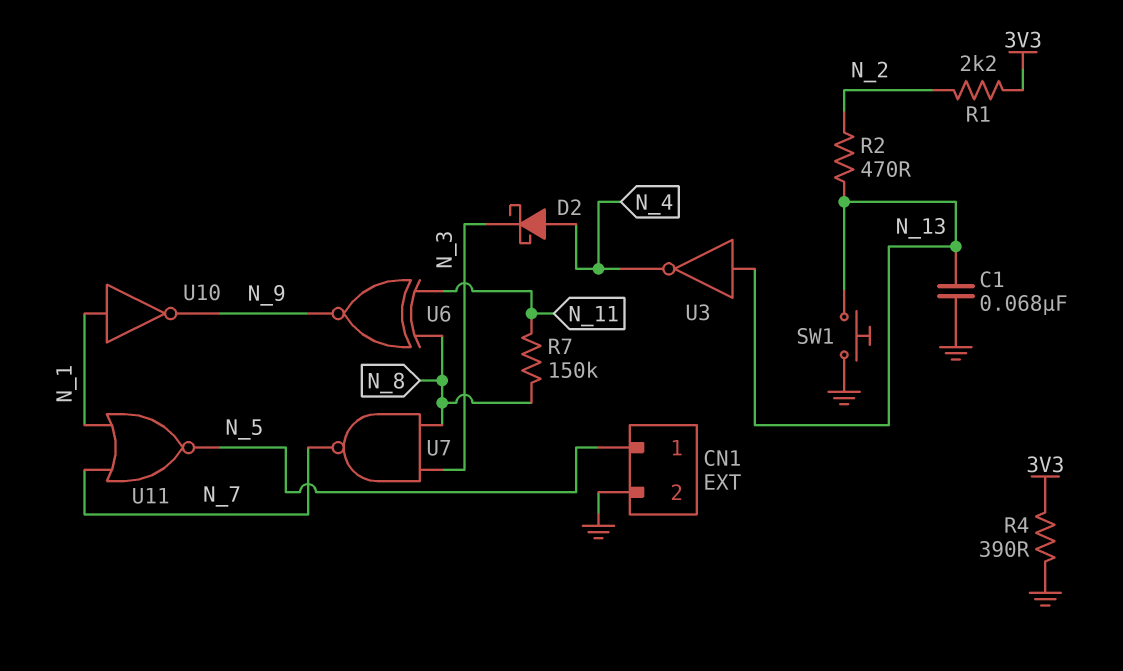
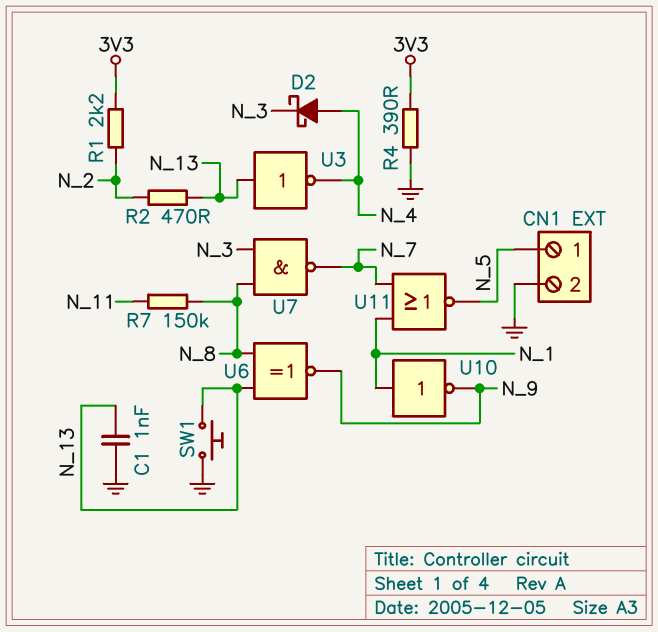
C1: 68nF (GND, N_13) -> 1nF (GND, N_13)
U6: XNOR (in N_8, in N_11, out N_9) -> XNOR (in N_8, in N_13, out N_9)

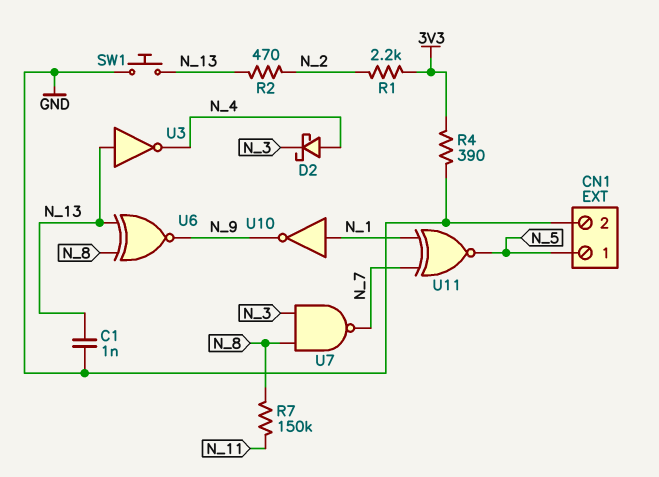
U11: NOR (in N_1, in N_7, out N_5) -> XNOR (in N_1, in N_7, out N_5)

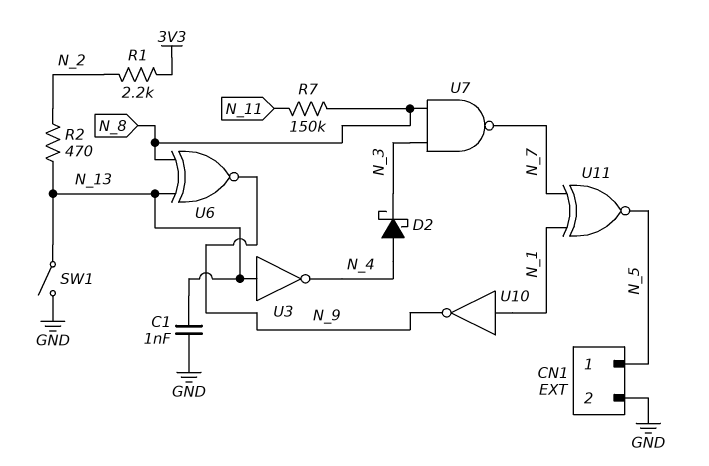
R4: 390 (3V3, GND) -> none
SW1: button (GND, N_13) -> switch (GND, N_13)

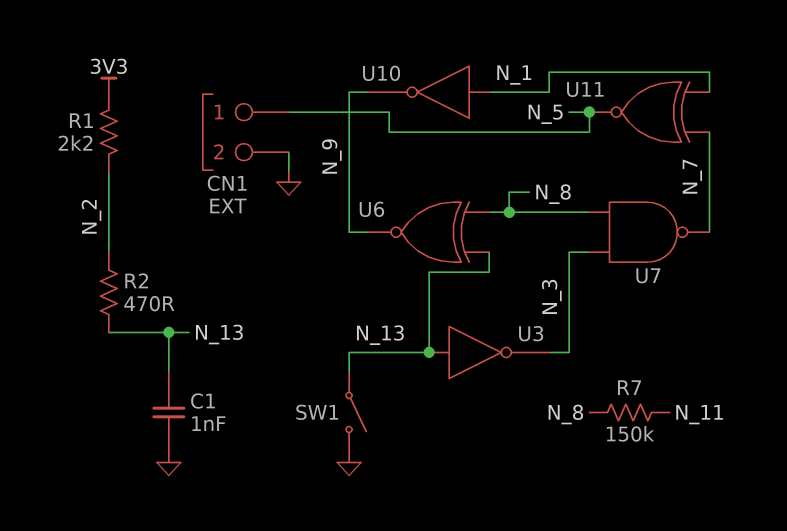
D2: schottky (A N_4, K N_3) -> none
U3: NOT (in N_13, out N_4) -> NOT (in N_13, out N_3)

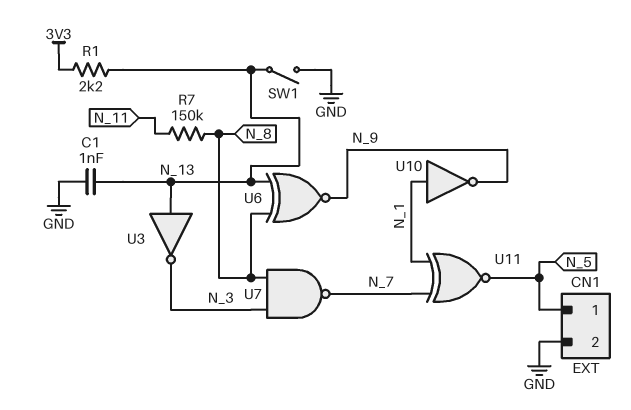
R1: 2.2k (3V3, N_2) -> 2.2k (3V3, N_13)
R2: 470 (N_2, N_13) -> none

━━━━━━━━━━━━━━━━━━━━

=== TASK PROMPT ===
Every line holding the word "XNOR" should be copied out of the material.

=== ANSWER TO THIS EXERCISE ===
U6: XNOR (in N_8, in N_11, out N_9) -> XNOR (in N_8, in N_13, out N_9)
U11: NOR (in N_1, in N_7, out N_5) -> XNOR (in N_1, in N_7, out N_5)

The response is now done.